» **Revision tracking records**:
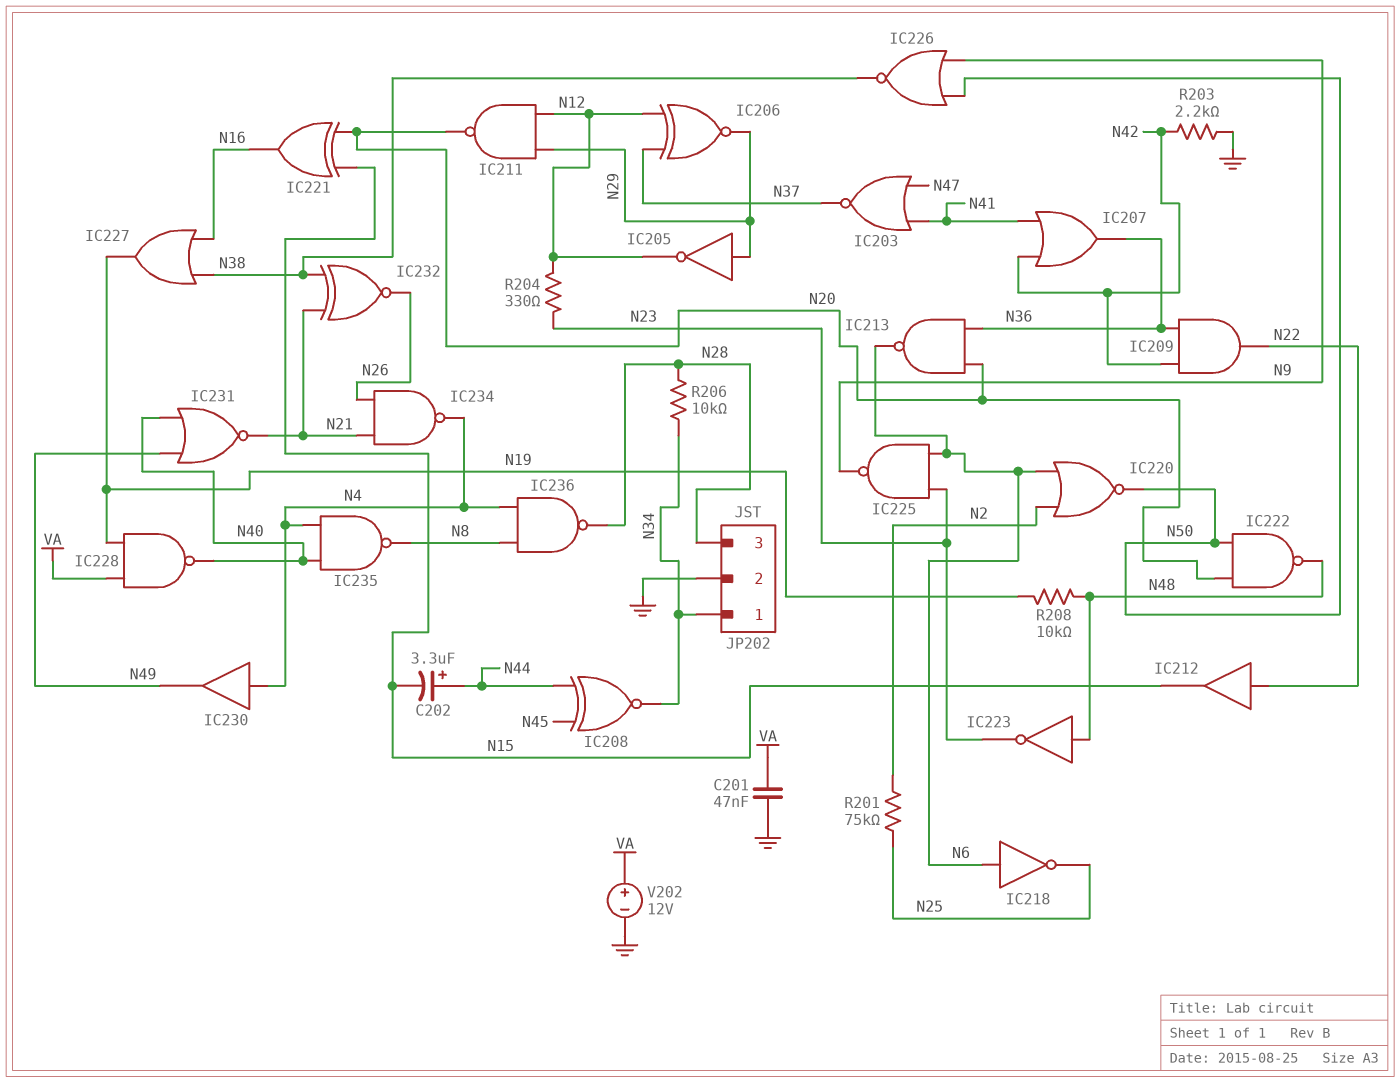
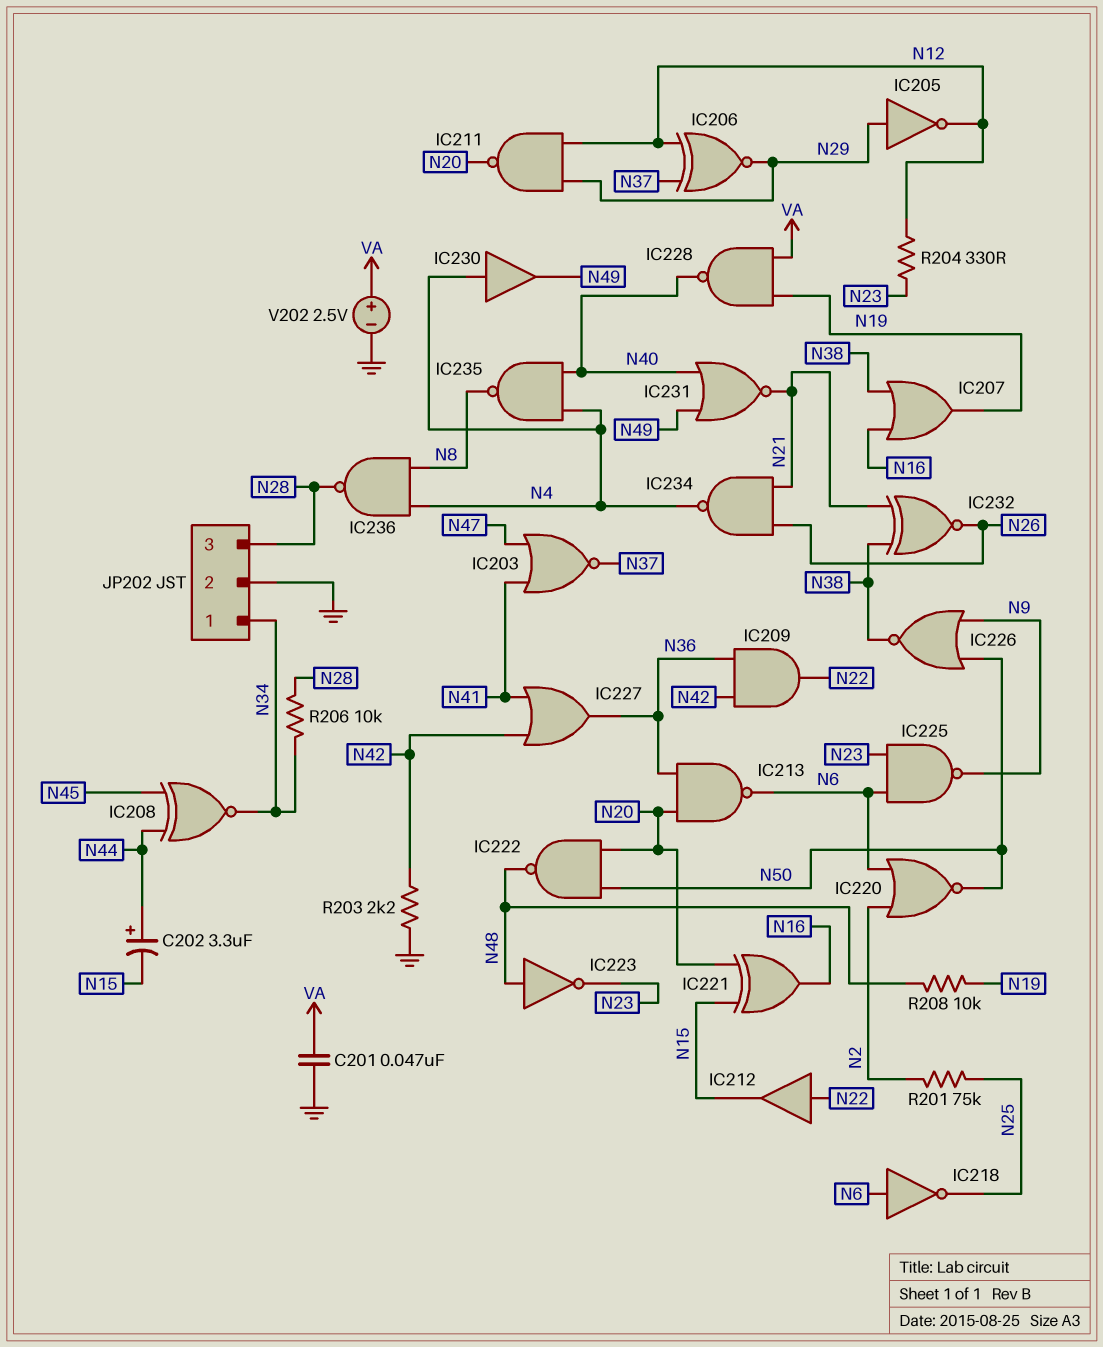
IC207: OR (in N41, in N42, out N36) -> OR (in N16, in N38, out N19)
IC227: OR (in N16, in N38, out N19) -> OR (in N41, in N42, out N36)
V202: 12V (plus VA, minus GND) -> 2.5V (plus VA, minus GND)

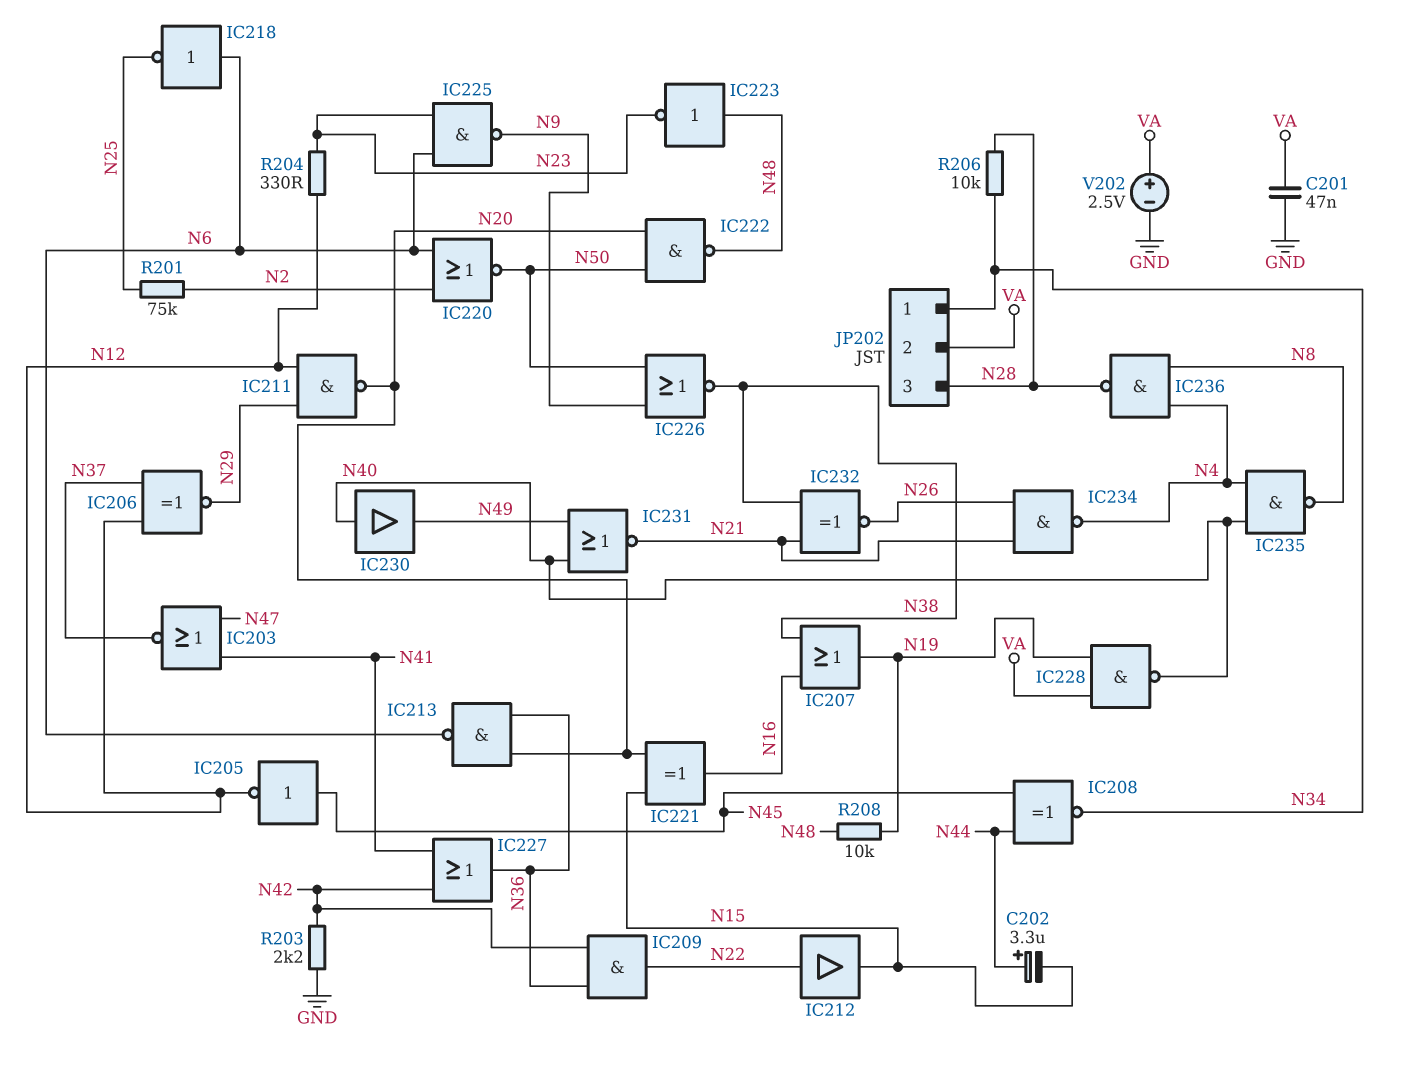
IC205: NOT (in N29, out N12) -> NOT (in N45, out N12)
IC230: buffer (in N4, out N49) -> buffer (in N40, out N49)
JP202 pin 2: GND -> VA

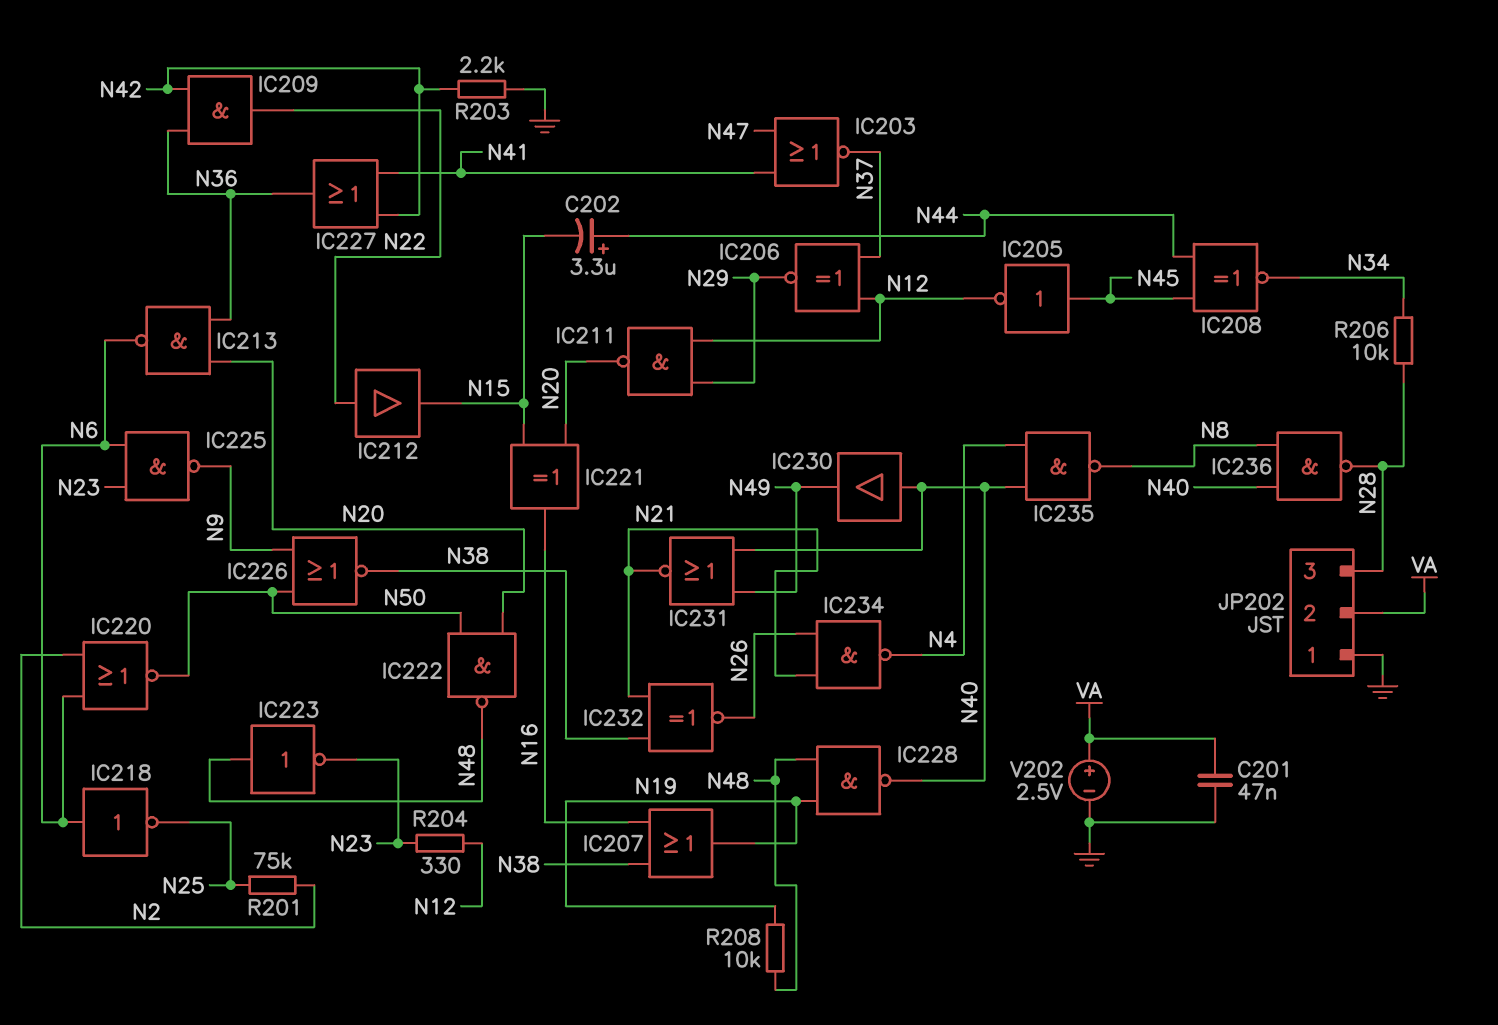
IC228: NAND (in N19, in VA, out N40) -> NAND (in N19, in N48, out N40)
IC236: NAND (in N4, in N8, out N28) -> NAND (in N8, in N40, out N28)
JP202 pin 1: N34 -> GND

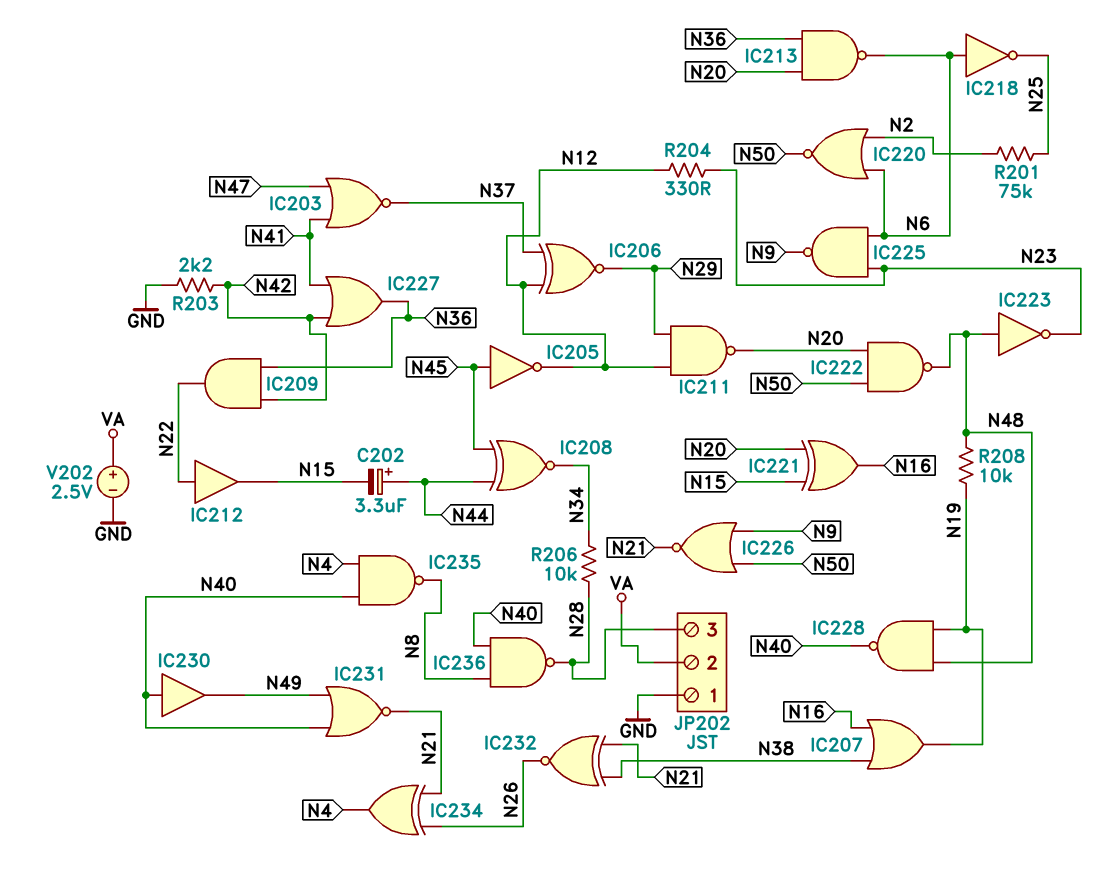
C201: 47nF (GND, VA) -> none
IC226: NOR (in N9, in N50, out N38) -> NOR (in N9, in N50, out N21)
IC234: NAND (in N21, in N26, out N4) -> XOR (in N21, in N26, out N4)

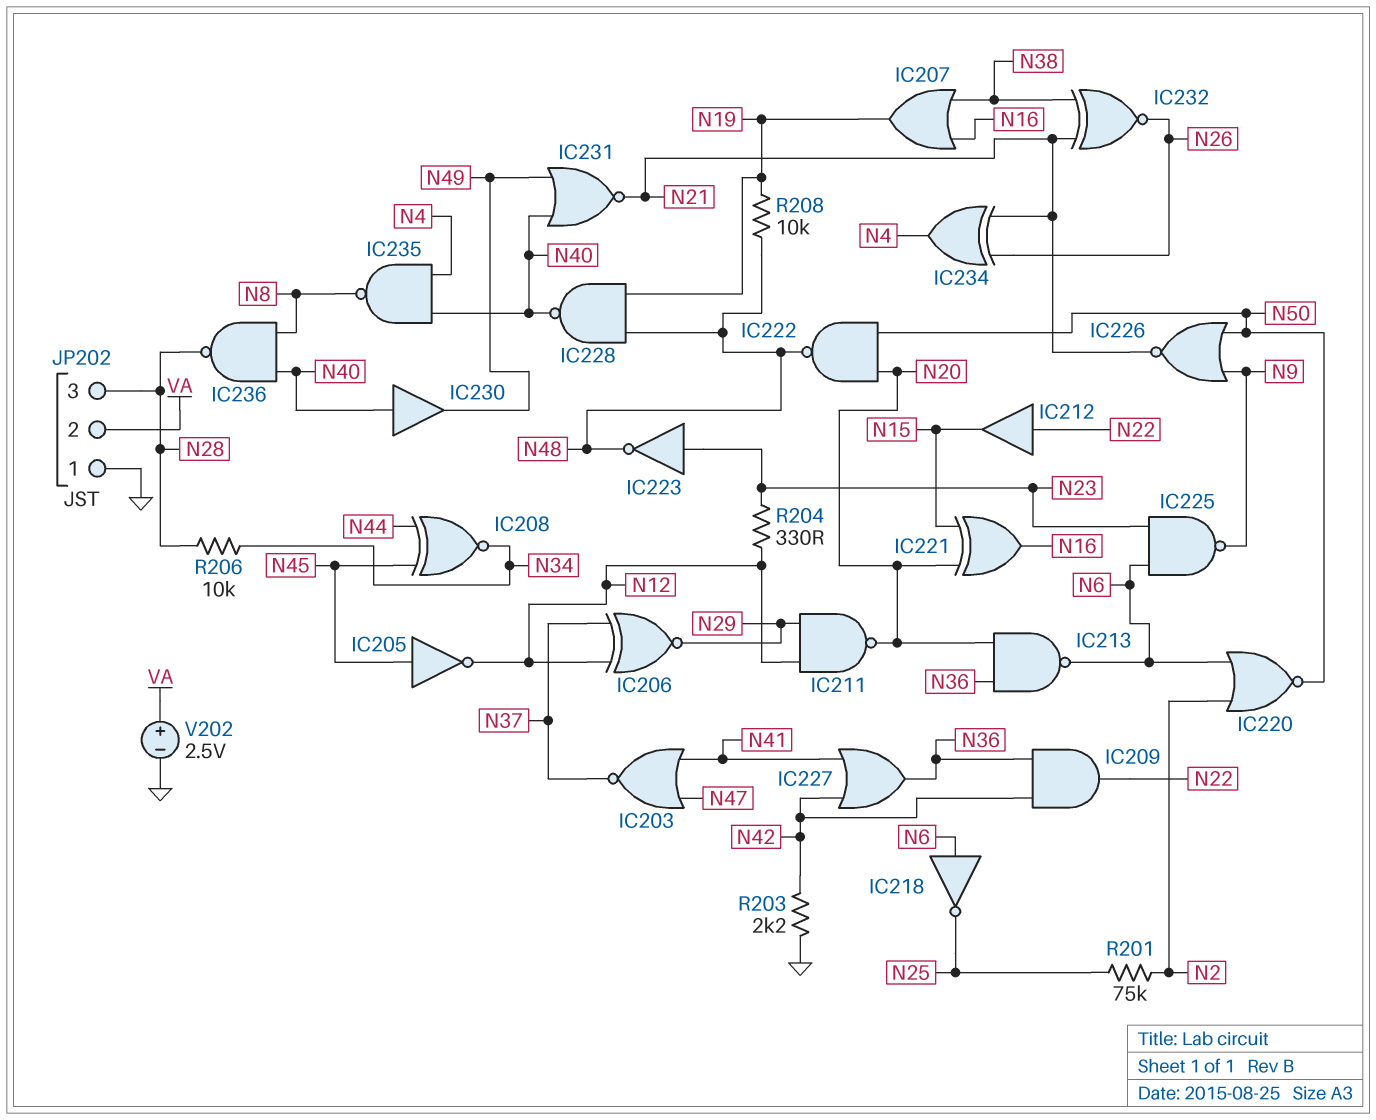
C202: 3.3uF (plus N44, minus N15) -> none
IC223: NOT (in N48, out N23) -> NOT (in N23, out N48)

» **What you will do**: What lines in the data above contain the word "plus"? Show them all.

» **Response below**:
V202: 12V (plus VA, minus GND) -> 2.5V (plus VA, minus GND)
C202: 3.3uF (plus N44, minus N15) -> none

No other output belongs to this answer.